For the data that follows, give the number of lines in which "diode" appears. Add nothing to it.

*** Opening of LISTED RECORDS ***

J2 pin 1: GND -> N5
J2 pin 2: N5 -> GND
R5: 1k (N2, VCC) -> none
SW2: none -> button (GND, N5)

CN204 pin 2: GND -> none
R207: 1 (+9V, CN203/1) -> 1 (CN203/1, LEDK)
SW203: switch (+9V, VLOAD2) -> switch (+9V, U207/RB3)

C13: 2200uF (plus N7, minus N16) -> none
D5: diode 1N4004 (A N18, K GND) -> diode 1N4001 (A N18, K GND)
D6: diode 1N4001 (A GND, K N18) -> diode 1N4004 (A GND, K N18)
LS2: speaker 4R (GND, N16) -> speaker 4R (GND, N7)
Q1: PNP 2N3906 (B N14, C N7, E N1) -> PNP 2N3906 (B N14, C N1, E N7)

*** Close of LISTED RECORDS ***

OUTPUT >>
2